WHAT TO WORK ON: Reproduce, word for word, the lines of the records beginning with the one that contains "Is beige fuzzy slippers at lower center next" and ending with the one that contains "In the image, fuzzy", including both of those lines.

Records of scene-based questions:
----

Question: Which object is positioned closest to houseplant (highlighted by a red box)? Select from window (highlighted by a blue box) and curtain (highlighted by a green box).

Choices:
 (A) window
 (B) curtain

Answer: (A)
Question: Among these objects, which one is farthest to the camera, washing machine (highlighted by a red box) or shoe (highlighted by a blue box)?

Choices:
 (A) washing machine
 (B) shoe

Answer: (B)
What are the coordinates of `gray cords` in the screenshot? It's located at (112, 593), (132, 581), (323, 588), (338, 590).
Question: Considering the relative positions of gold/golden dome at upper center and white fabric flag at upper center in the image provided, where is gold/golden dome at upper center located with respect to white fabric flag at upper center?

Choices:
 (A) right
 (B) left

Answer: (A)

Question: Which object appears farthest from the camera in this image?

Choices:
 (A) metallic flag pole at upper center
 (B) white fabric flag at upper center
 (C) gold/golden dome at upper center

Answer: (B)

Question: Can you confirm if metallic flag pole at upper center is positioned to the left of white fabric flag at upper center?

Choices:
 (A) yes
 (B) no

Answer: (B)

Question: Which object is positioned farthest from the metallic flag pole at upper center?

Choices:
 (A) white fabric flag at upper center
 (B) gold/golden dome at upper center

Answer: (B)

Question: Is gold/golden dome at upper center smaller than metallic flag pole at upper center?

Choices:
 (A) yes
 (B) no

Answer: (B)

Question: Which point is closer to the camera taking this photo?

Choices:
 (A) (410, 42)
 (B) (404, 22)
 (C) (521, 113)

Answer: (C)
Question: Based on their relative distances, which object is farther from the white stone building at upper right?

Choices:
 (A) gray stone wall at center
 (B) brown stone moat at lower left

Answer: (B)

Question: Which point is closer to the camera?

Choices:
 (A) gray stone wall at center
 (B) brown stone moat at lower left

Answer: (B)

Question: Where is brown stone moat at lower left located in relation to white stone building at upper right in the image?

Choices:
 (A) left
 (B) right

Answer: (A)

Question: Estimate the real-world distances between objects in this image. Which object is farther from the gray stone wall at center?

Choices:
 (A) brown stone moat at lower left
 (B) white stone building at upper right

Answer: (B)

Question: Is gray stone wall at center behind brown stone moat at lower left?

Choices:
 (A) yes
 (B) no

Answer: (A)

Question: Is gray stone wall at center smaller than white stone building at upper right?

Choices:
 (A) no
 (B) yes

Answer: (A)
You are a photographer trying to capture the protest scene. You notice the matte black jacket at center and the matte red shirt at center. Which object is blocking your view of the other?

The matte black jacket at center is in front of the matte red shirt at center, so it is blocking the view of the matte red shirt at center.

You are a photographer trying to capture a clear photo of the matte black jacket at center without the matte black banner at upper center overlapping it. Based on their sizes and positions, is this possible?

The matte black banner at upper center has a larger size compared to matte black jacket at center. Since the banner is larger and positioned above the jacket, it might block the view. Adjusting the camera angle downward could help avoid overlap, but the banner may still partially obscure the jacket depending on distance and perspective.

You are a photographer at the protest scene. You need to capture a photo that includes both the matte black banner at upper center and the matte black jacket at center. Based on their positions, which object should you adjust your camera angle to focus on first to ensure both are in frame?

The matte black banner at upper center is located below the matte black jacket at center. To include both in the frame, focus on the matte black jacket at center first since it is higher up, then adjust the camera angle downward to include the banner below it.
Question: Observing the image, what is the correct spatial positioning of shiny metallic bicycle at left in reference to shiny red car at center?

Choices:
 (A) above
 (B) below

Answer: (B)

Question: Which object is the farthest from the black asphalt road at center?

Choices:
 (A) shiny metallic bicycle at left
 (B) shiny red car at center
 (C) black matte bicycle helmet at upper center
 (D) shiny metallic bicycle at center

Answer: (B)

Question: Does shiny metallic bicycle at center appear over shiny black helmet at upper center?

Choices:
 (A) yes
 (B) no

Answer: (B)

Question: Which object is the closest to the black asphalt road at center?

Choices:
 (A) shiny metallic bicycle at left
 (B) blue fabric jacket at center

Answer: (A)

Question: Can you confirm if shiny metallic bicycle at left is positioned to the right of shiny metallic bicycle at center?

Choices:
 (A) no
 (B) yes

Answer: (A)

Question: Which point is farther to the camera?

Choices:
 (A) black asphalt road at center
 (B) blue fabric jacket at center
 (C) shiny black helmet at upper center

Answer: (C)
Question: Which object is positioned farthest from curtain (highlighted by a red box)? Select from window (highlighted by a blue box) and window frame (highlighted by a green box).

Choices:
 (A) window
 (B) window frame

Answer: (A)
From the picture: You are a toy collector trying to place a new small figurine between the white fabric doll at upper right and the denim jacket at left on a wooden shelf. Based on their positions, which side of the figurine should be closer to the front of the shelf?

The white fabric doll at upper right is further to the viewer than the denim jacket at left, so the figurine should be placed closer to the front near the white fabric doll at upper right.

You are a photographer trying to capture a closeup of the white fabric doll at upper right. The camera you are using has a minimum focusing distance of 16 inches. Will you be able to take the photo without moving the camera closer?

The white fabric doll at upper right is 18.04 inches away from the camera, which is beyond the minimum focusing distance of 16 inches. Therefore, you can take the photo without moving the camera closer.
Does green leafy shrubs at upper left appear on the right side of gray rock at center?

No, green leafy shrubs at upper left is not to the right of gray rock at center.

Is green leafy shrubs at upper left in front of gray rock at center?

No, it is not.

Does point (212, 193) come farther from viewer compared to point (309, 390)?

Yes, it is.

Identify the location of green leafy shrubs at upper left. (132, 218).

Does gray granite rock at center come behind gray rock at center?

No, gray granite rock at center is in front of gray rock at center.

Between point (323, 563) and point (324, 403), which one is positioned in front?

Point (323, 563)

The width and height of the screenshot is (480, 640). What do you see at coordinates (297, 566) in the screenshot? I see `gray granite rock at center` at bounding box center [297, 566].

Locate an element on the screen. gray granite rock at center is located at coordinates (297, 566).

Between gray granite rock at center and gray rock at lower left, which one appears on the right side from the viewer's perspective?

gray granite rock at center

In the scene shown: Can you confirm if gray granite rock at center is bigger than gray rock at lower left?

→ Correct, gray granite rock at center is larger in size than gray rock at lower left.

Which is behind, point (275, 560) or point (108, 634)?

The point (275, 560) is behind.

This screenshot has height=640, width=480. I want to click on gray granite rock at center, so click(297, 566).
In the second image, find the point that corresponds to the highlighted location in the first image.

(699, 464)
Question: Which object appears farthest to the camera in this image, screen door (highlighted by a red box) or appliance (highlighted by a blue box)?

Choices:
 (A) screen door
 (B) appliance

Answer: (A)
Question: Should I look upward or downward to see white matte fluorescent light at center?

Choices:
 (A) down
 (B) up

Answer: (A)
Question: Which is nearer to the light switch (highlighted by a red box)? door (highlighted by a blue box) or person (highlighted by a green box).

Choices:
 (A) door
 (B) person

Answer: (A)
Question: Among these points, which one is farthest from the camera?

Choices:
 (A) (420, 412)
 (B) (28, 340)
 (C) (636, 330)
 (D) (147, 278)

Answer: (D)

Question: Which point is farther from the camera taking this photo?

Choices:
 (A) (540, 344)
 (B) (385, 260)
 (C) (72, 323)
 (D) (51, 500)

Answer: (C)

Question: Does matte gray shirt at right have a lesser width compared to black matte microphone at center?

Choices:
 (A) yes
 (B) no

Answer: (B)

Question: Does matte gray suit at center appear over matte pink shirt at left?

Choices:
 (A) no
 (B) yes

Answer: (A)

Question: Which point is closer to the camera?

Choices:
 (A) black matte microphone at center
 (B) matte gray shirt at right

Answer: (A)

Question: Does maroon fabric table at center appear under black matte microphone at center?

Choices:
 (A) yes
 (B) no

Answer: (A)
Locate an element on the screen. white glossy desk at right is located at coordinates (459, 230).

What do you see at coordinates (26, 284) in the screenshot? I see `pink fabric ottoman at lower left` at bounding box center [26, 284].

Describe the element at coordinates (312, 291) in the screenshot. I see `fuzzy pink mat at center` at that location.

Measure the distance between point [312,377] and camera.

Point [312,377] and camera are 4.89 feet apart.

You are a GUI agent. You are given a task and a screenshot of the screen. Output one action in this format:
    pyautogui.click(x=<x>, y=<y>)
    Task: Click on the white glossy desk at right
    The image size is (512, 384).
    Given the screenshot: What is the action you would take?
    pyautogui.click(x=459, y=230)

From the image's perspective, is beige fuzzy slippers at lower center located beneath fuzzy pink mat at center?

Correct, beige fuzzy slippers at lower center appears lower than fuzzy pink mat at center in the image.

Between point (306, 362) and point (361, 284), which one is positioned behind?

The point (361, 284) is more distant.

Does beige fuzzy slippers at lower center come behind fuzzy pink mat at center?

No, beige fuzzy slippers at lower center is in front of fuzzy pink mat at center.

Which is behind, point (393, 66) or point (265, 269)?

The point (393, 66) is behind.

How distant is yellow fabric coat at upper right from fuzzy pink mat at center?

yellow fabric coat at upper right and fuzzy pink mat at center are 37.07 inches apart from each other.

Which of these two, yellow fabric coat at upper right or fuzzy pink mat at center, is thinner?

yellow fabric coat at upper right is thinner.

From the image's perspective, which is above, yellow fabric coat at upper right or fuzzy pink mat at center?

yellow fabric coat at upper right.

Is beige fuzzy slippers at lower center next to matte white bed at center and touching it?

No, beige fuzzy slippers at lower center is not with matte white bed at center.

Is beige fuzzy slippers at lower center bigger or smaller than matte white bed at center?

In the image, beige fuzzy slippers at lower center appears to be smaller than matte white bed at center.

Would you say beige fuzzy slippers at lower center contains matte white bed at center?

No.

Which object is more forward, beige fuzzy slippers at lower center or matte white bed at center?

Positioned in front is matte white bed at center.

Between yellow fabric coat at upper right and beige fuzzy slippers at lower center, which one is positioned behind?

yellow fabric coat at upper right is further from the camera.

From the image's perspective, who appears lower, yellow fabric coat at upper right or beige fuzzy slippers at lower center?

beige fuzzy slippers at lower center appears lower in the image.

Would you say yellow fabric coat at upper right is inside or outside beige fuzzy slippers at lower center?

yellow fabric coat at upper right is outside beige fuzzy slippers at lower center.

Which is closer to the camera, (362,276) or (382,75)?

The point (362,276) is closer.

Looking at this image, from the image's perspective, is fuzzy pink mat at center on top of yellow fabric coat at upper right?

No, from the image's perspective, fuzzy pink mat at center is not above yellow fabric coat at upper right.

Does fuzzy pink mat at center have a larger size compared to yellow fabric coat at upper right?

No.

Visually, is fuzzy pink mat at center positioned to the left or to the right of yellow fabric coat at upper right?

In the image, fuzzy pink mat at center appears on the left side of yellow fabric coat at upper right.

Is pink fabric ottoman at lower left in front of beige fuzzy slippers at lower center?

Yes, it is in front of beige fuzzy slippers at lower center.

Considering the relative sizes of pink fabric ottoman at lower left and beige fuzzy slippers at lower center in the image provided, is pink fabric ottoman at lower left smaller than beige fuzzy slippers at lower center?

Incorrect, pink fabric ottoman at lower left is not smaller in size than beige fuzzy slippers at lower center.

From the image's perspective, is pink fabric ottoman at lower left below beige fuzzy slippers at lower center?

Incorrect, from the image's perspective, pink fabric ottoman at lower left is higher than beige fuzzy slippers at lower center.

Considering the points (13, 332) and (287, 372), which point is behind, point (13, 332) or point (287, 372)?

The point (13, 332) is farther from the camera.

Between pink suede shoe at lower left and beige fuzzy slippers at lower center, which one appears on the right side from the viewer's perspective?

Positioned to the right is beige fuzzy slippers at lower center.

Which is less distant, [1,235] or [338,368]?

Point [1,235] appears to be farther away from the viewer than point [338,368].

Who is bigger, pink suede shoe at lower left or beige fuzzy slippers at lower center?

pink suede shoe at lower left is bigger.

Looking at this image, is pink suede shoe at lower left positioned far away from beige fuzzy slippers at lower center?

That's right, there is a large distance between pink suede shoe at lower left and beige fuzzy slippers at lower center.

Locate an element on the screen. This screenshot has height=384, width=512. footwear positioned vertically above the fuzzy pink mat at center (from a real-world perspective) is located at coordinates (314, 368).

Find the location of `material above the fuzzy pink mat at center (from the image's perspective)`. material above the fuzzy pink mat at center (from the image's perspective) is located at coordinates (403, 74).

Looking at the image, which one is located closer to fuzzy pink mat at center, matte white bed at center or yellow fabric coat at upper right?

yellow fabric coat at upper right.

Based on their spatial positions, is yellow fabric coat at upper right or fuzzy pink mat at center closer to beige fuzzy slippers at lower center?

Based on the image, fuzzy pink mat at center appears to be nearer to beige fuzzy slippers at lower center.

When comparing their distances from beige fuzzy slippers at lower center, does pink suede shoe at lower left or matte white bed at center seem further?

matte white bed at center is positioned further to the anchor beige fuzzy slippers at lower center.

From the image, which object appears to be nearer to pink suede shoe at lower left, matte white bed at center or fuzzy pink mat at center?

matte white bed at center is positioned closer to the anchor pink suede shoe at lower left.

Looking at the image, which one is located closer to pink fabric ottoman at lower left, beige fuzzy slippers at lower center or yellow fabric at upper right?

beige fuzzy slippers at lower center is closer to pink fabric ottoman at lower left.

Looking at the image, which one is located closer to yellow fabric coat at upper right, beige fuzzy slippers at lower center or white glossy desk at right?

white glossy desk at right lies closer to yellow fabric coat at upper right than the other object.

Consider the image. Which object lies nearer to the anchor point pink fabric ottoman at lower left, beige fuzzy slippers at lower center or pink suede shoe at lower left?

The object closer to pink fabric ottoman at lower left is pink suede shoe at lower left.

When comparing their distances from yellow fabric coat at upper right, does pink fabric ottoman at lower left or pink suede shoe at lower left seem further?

----

WRITTEN RESPONSE:
Is beige fuzzy slippers at lower center next to matte white bed at center and touching it?

No, beige fuzzy slippers at lower center is not with matte white bed at center.

Is beige fuzzy slippers at lower center bigger or smaller than matte white bed at center?

In the image, beige fuzzy slippers at lower center appears to be smaller than matte white bed at center.

Would you say beige fuzzy slippers at lower center contains matte white bed at center?

No.

Which object is more forward, beige fuzzy slippers at lower center or matte white bed at center?

Positioned in front is matte white bed at center.

Between yellow fabric coat at upper right and beige fuzzy slippers at lower center, which one is positioned behind?

yellow fabric coat at upper right is further from the camera.

From the image's perspective, who appears lower, yellow fabric coat at upper right or beige fuzzy slippers at lower center?

beige fuzzy slippers at lower center appears lower in the image.

Would you say yellow fabric coat at upper right is inside or outside beige fuzzy slippers at lower center?

yellow fabric coat at upper right is outside beige fuzzy slippers at lower center.

Which is closer to the camera, (362,276) or (382,75)?

The point (362,276) is closer.

Looking at this image, from the image's perspective, is fuzzy pink mat at center on top of yellow fabric coat at upper right?

No, from the image's perspective, fuzzy pink mat at center is not above yellow fabric coat at upper right.

Does fuzzy pink mat at center have a larger size compared to yellow fabric coat at upper right?

No.

Visually, is fuzzy pink mat at center positioned to the left or to the right of yellow fabric coat at upper right?

In the image, fuzzy pink mat at center appears on the left side of yellow fabric coat at upper right.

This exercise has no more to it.